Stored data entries
________________________

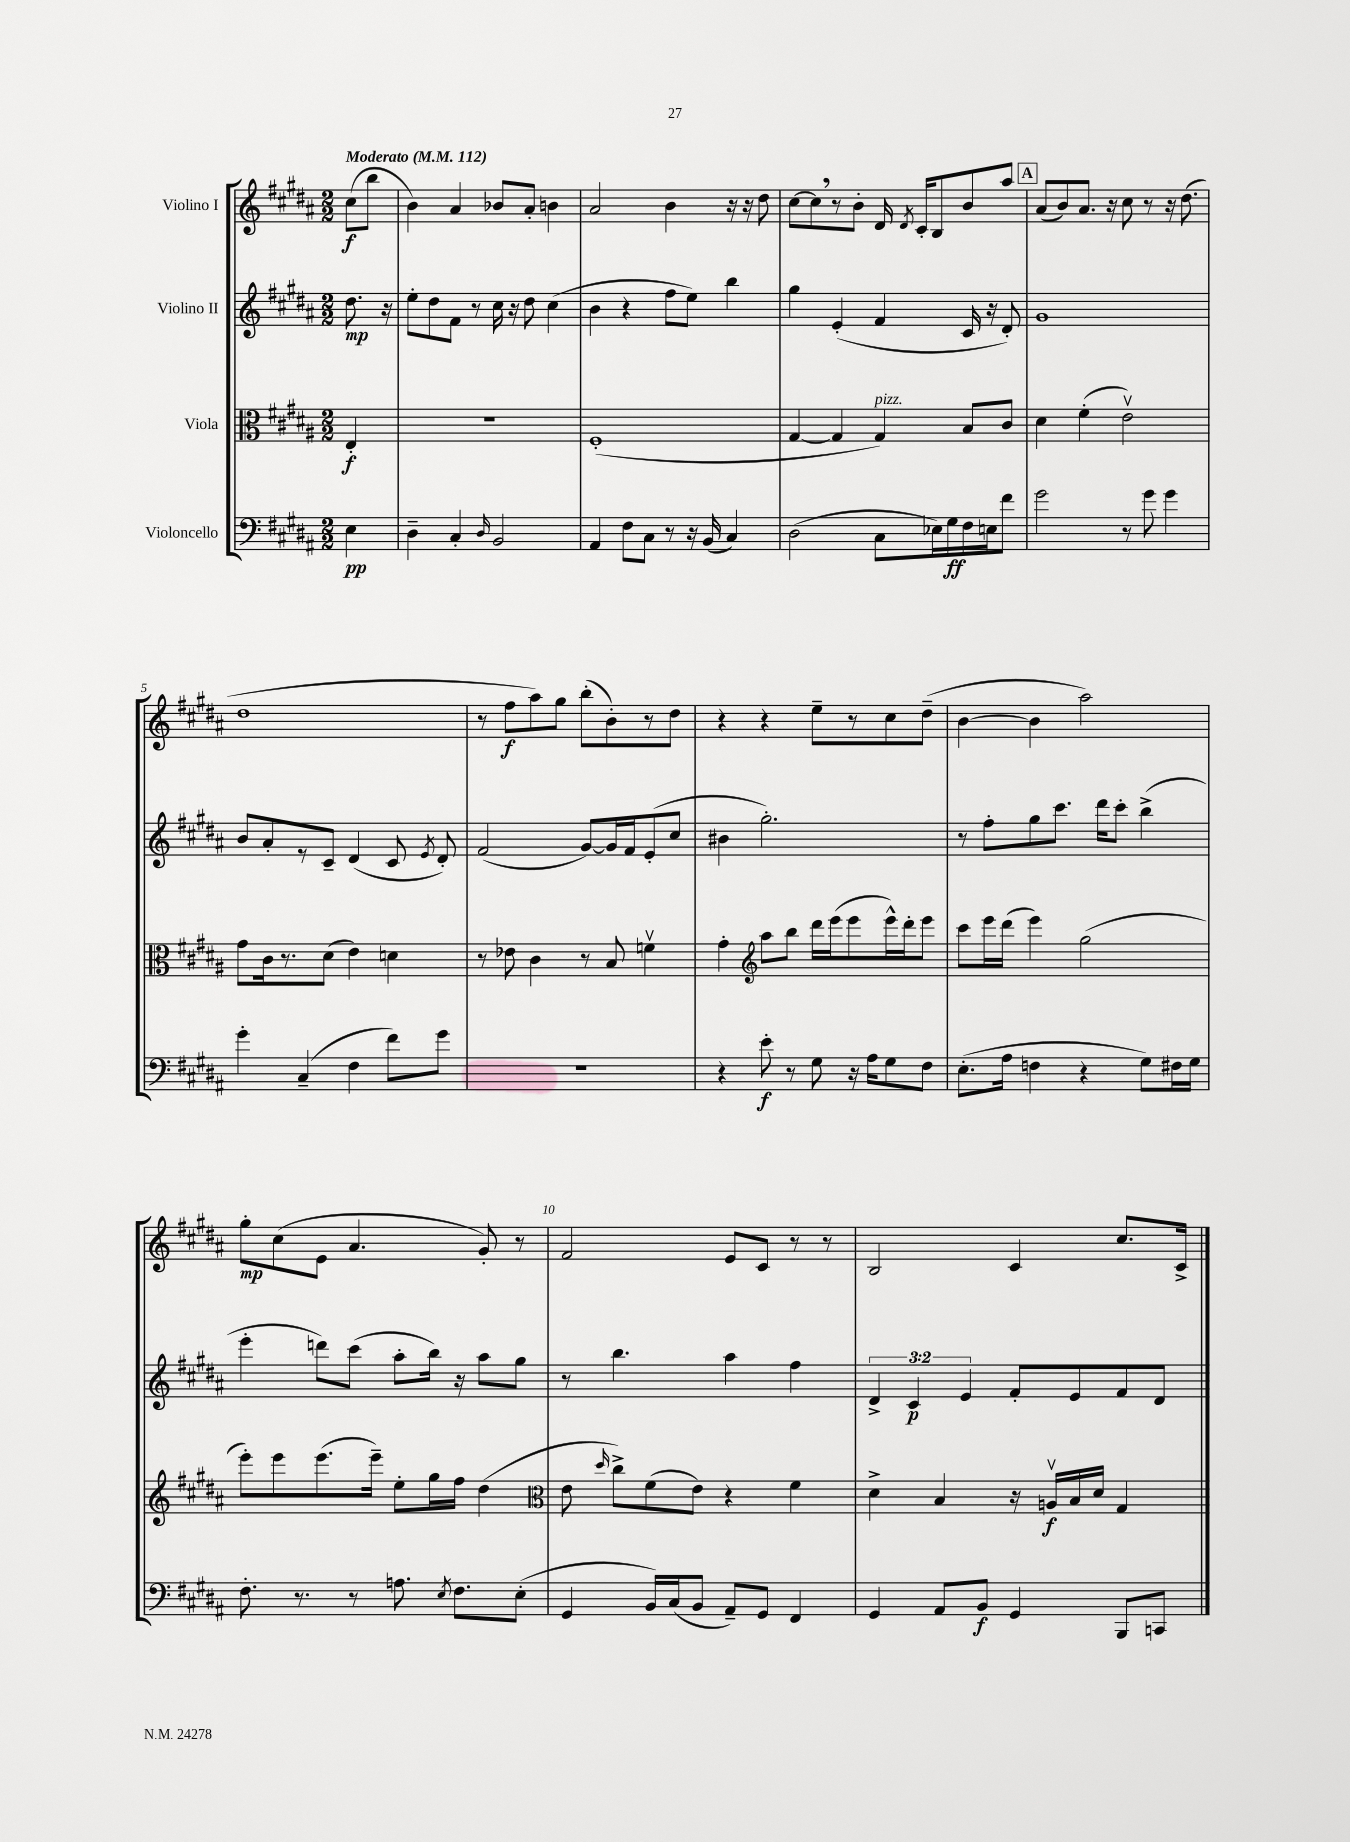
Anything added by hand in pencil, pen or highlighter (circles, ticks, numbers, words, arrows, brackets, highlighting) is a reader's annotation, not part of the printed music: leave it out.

**kern	**kern	**kern	**kern
*staff4	*staff3	*staff2	*staff1
*clefF4	*clefC3	*clefG2	*clefG2
*k[f#c#g#d#a#]	*k[f#c#g#d#a#]	*k[f#c#g#d#a#]	*k[f#c#g#d#a#]
*M2/2	*M2/2	*M2/2	*M2/2
*MM112	*MM112	*MM112	*MM112
4E\	4E'/	8.dd#\	(8cc#\L
.	.	.	8bb\J
.	.	16r	.
=	=	=	=
4D#~\	1r	8ee'\L	4b\)
.	.	8dd#\	.
4C#'/	.	8f#\J	4a#/
.	.	8r	.
16qqD#/	.	.	.
2BB/	.	16cc#\	8b-/L
.	.	16r	.
.	.	8dd#\	8a#'/J
.	.	(4cc#\	4b\
=	=	=	=
4AA#/	(1F#'	4b\	2a#/
8F#\L	.	4r	.
8C#\J	.	.	.
8r	.	8ff#\L	4b\
16r	.	8ee\J)	.
(16BB/	.	.	.
4C#/)	.	4bb\	16r
.	.	.	16r
.	.	.	8dd#\
=	=	=	=
(2D#\	[4G#/	4gg#\	[8cc#\L
.	.	.	8cc#\]
.	4G#/]	(4e'/	8r
.	.	.	8b'\J
8C#\L	4G#/)	4f#/	16d#/
.	.	.	8qd#/
.	.	.	16c#'/LK
16E-\L)	.	.	8B/
16G#\	.	.	.
16F#\	8B/L	16c#/	8b/
16E\J	.	16r	.
8f#\J	8c#/J	8d#'/)	8aa#/J
=	=	=	=
2g#\	4d#\	1g#	(8a#/L
.	.	.	8b/)
.	(4f#'\	.	8.a#/J
.	.	.	16r
8r	2ev\)	.	8cc#\
8g#\	.	.	8r
4g#\	.	.	16r
.	.	.	(8.dd#\
=	=	=	=
4g#'\	8g#\L	8b/L	1dd#
.	16c#\k	8a#'/	.
.	8.r	.	.
(4C#~/	.	8r	.
.	(8d#\J	8c#~/J	.
4F#\	4e\)	(4d#/	.
8f#\L)	4d\	8c#/	.
.	.	8qe/	.
8g#\J	.	8d#'/)	.
=	=	=	=
1r	8r	(2f#/	8r
.	8e-\	.	8ff#\L
.	4c#\	.	8aa#\)
.	.	.	8gg#\J
.	8r	[8g#/L)	(8bb'\L
.	8B/	16g#/]L	8b'\)
.	.	16f#/J	.
.	4fv\	(8e'/	8r
.	.	8cc#/J	8dd#\J
=	=	=	=
4r	4g#'\	4b#\	4r
*	*clefG2	*	*
8e'\	8aa#\L	2.gg#'\)	4r
8r	8bb\J	.	.
8G#\	16ddd#\LL	.	8ee~\L
.	(16eee\J	.	.
16r	8eee\	.	8r
16A#\LK	.	.	.
8G#\	16eee^^\L)	.	8cc#\
.	16ddd#'\J	.	.
8F#\J	8eee\J	.	(8dd#~\J
=	=	=	=
(8.E'\L	8ccc#\L	8r	[4b\
.	16eee\L	8ff#'\L	.
16A#\Jk	(16ddd#\JJ	.	.
4F\	4eee\)	8gg#\	4b\]
.	.	8.ccc#\J	.
4r	(2gg#\	.	2aa#\)
.	.	16ddd#\LK	.
.	.	8ccc#'\J	.
8G#\L)	.	(4bb^\	.
16F#\L	.	.	.
16G#\JJ	.	.	.
=	=	=	=
8.F#'\	8eee'\L)	4eee'\	8gg#'\L
.	8eee\	.	(8cc#\
8.r	.	.	.
.	(8.eee\	8ddd\L)	8e\J
8r	.	(8ccc#\J	4.a#/
.	16eee~\Jk)	.	.
8.A\	8ee'\L	8aa#'\L	.
.	16gg#\L	16bb\Jk)	.
8qE/	.	.	.
8.F#\L	16ff#\JJ	16r	.
.	(4dd#\	8aa#\L	8g#'/)
(8E'\J	.	8gg#\J	8r
=	=	=	=
*	*clefC3	*	*
4GG#/	8e\	8r	2f#/
.	16qqdd#/	.	.
.	8cc#^\L)	4.bb\	.
16BB/LL)	(8f#\	.	.
(16C#/J	.	.	.
8BB/J	8e\J)	.	.
8AA#~/L)	4r	4aa#\	8e/L
8GG#/J	.	.	8c#/J
4FF#/	4f#\	4ff#\	8r
.	.	.	8r
=	=	=	=
4GG#/	4d#^\	6d#^/	2B/
.	.	6c#/	.
8AA#/L	4B/	.	.
.	.	6e/	.
8BB/J	.	.	.
4GG#/	16r	8f#'/L	4c#/
.	16Av/LL	.	.
.	16B/	8e/	.
.	16d#/JJ	.	.
8BBB/L	4G#/	8f#/	8.cc#/L
8CC/J	.	8d#/J	.
.	.	.	16c#^/Jk
==	==	==	==
*-	*-	*-	*-
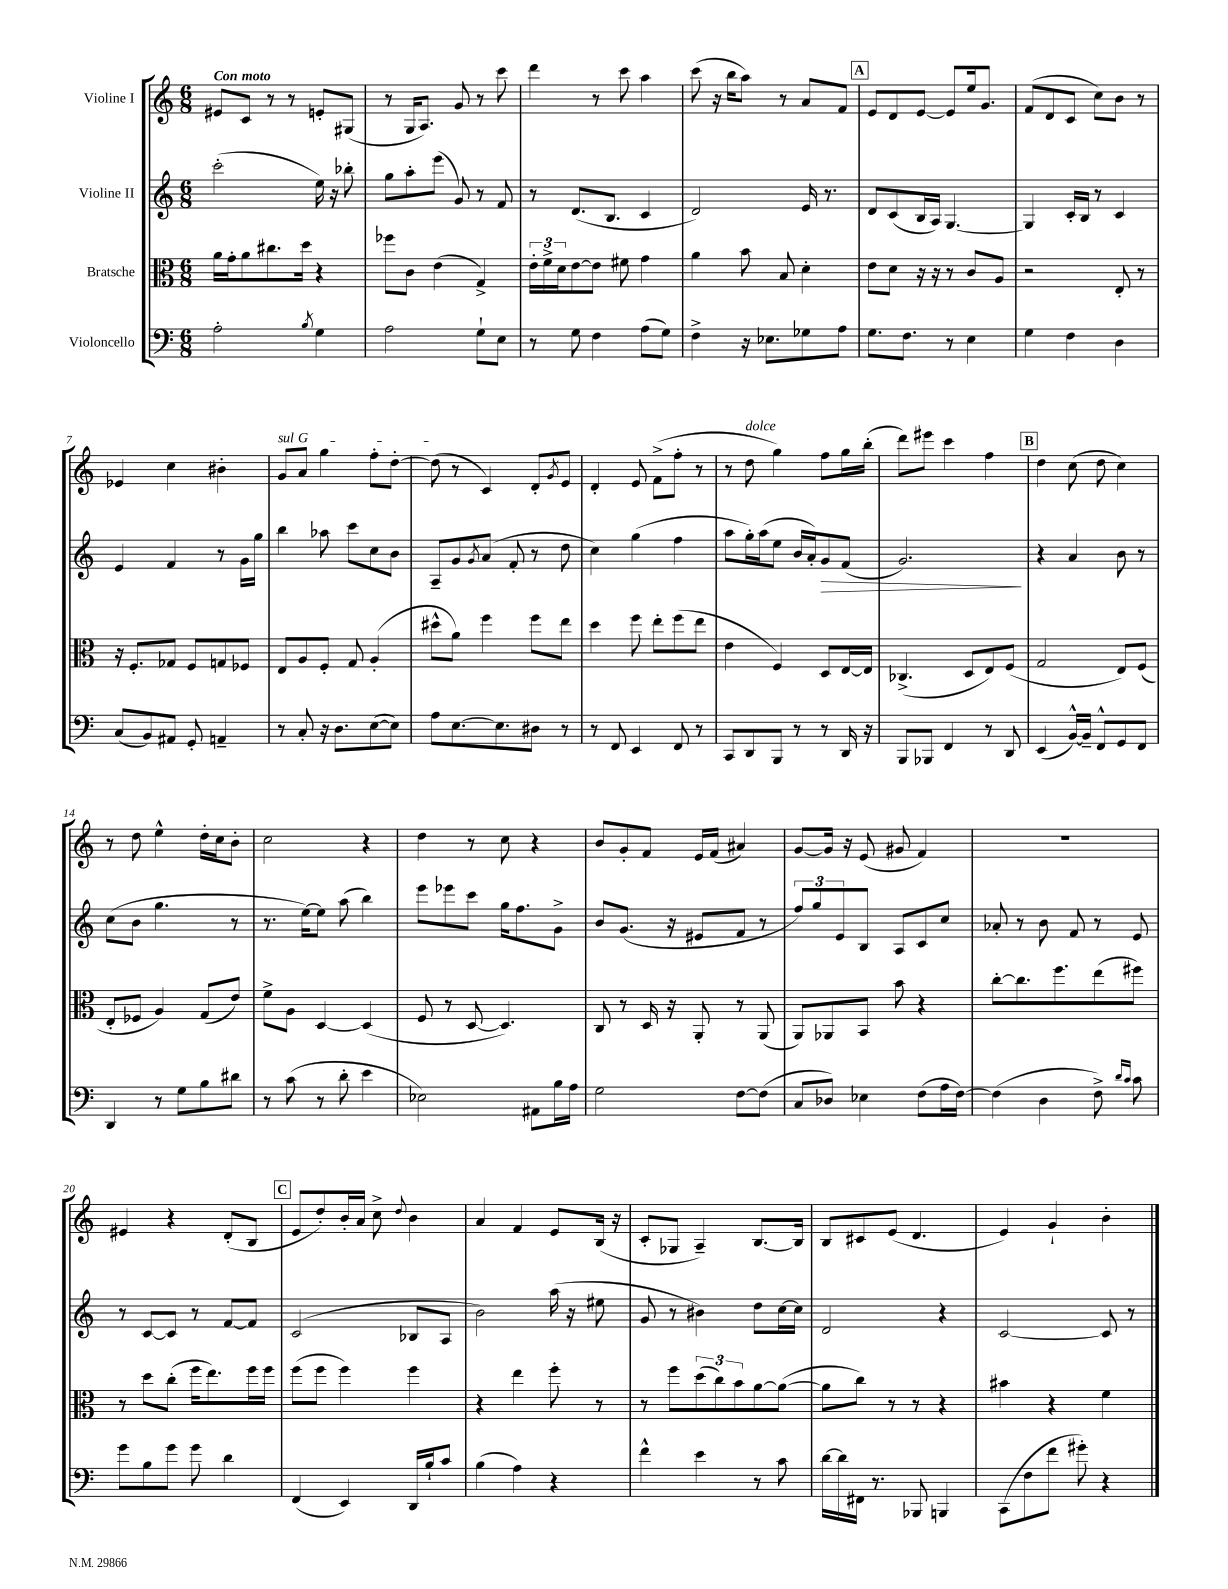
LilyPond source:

<<
\new StaffGroup <<
\new Staff = "s0" \with { instrumentName = "Violine I" } {
    \clef treble \key c \major \numericTimeSignature \time 6/8 \tempo "Con moto"
    eis'8 c'8 r8 r8 e'8-. gis8( |
    r8 g16 a8.) g'8 r8 c'''8 |
    d'''4 r8 c'''8 a''4 |
    c'''8( r16 b''16 a''8) r8 a'8 f'8 |
    \mark \markup { \box "A" } e'8 d'8 e'8~ e'8 e''16 g'8. |
    f'8( d'8 c'8 c''8) b'8 r8 |
    ees'4 c''4 bis'4-. |
    \once \override TextSpanner.bound-details.left.text = \markup { \italic "sul G" } g'8\startTextSpan a'8 g''4 f''8-. d''8~-. |
    d''8\stopTextSpan( r8 c'4) d'8-. \acciaccatura { g'8 } e'8 |
    d'4-. e'8 f'8->( f''8-. r8 |
    r8 d''8^\markup { \italic "dolce" } g''4) f''8 g''16 b''16-.( |
    d'''8) eis'''8 c'''4 f''4 |
    \mark \markup { \box "B" } d''4 c''8( d''8 c''4) |
    r8 d''8 e''4-^ d''16-. c''16 b'8-. |
    c''2 r4 |
    d''4 r8 c''8 r4 |
    b'8 g'8-. f'8 e'16 f'16( ais'4) |
    g'8~ g'16 r16 e'8( gis'8 f'4) |
    R2. |
    eis'4 r4 d'8-.( b8 |
    \mark \markup { \box "C" } e'8 d''8-.) b'16-. a'16 c''8-> \appoggiatura { d''8 } b'4 |
    a'4 f'4 e'8 b16( r16 |
    c'8-. ges8 a4--) b8.~ b16 |
    b8 cis'8 e'8( d'4. |
    e'4) g'4-! b'4-. \bar "|." |
}
\new Staff = "s1" \with { instrumentName = "Violine II" } {
    \clef treble \key c \major \numericTimeSignature \time 6/8
    c'''2-.( e''16) r16 bes''8-. |
    g''8 a''8-. e'''8( g'8) r8 f'8 |
    r8 d'8.( b8. c'4 |
    d'2) e'16 r8. |
    \mark \markup { \box "A" } d'8 c'8( b16 a16) g4.~ |
    g4 c'16-. b16 r8 c'4 |
    e'4 f'4 r8 g'16 g''16 |
    b''4 aes''8 c'''8 c''8 b'8 |
    a8-- g'8 \acciaccatura { g'8 } a'8( f'8-. r8 d''8 |
    c''4) g''4( f''4 |
    a''8 g''16-.) a''16( e''8 b'16 a'16-.) g'8\> f'8( |
    g'2.\!) |
    \mark \markup { \box "B" } r4 a'4 b'8 r8 |
    c''8( b'8 g''4. r8 |
    r8. e''16~) e''8 a''8( b''4) |
    e'''8 ees'''8 c'''8 g''16 f''8. g'8-> |
    b'8 g'8.( r16 eis'8 f'8 r8 |
    \tuplet 3/2 { f''8) g''8 e'8 } b8 a8 c'8 c''8 |
    aes'8-. r8 b'8 f'8 r8 e'8 |
    r8 c'8~ c'8 r8 f'8~ f'8 |
    \mark \markup { \box "C" } c'2( bes8 a8 |
    b'2) a''16( r16 eis''8 |
    g'8 r8 bis'4) d''8 c''16~ c''16 |
    d'2 r4 |
    c'2~ c'8 r8 \bar "|." |
}
\new Staff = "s2" \with { instrumentName = "Bratsche" } {
    \clef alto \key c \major \numericTimeSignature \time 6/8
    a'16 g'16-. a'8 cis''8. d''16 r4 |
    fes''8 c'8 e'4( g4->) |
    \tuplet 3/2 { e'16-. f'16-> d'16 } e'8~ e'8 fis'8 g'4 |
    a'4 b'8 b8 d'4-. |
    \mark \markup { \box "A" } e'8 d'8 r16 r16 r8 c'8 a8 |
    r2 e8-. r8 |
    r16 f8.-. ges8 f8 g8 fes8 |
    e8 a8 f8-. g8 a4-.( |
    dis''8-^ a'8) f''4 f''8 e''8 |
    d''4 f''8 e''8-. f''8( e''8 |
    e'4 f4) d8 e16~ e16 |
    ces4.->( d8 e8) f8( |
    \mark \markup { \box "B" } g2 e8) f8( |
    e8-. fes8 a4) g8( e'8) |
    f'8-> a8 d4~ d4( |
    f8 r8 d8~ d4.) |
    c8 r8 d16 r16 a,8-. r8 a,8( |
    a,8) aes,8 b,8 b'8 r4 |
    c''8~-. c''8. f''8. e''8( fis''8) |
    r8 d''8 c''8-.( f''16 e''8.) f''16 f''16 |
    \mark \markup { \box "C" } f''8( f''8 f''4) f''4 |
    r4 e''4 f''8-. r8 |
    r8 f''8 \tuplet 3/2 { d''8( c''8) b'8 } a'8~ a'8~( |
    a'8 c''8) r8 r8 r4 |
    bis'4 r4 f'4 \bar "|." |
}
\new Staff = "s3" \with { instrumentName = "Violoncello" } {
    \clef bass \key c \major \numericTimeSignature \time 6/8
    a2-. \acciaccatura { b8 } g4 |
    a2 g8-! e8 |
    r8 g8 f4 a8( g8) |
    f4-> r16 ees8. ges8 a8 |
    \mark \markup { \box "A" } g8. f8. r8 e4 |
    g4 f4 d4 |
    c8( b,8) ais,8 g,8-. a,4-- |
    r8 c8-. r16 d8. e8~( e8) |
    a8 e8.~ e8. dis8 r8 |
    r8 f,8 e,4 f,8 r8 |
    c,8 d,8 b,,8 r8 r8 d,16 r16 |
    b,,8 bes,,8 f,4 r8 d,8 |
    \mark \markup { \box "B" } e,4( b,16~-^) b,16-- f,8-^ g,8 f,8 |
    d,4 r8 g8 b8 dis'8 |
    r8 c'8( r8 d'8-. e'4 |
    ees2) ais,8 b16 a16 |
    g2 f8~ f8( |
    c8 des8) ees4 f8( a16 f16~) |
    f4( d4 f8->) \grace { d'16 c'16 } c'8 |
    g'8 b8 g'8 g'8 d'4 |
    \mark \markup { \box "C" } f,4( e,4) d,16 b16-! c'8 |
    b4( a4) r4 |
    f'4-^ e'4 r8 c'8 |
    d'16~ d'16 fis,16 r8. bes,,8 b,,4 |
    c,8( f8 f'8 gis'8-.) r4 \bar "|." |
}
>>
>>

________________________

The problem:
Please identify every line in the records above that contains the string "tuplet", treating uppercase and lowercase as different, and copy each of those lines.

Output:
    \tuplet 3/2 { f''8) g''8 e'8 } b8 a8 c'8 c''8 |
    \tuplet 3/2 { e'16-. f'16-> d'16 } e'8~ e'8 fis'8 g'4 |
    r8 f''8 \tuplet 3/2 { d''8( c''8) b'8 } a'8~ a'8~( |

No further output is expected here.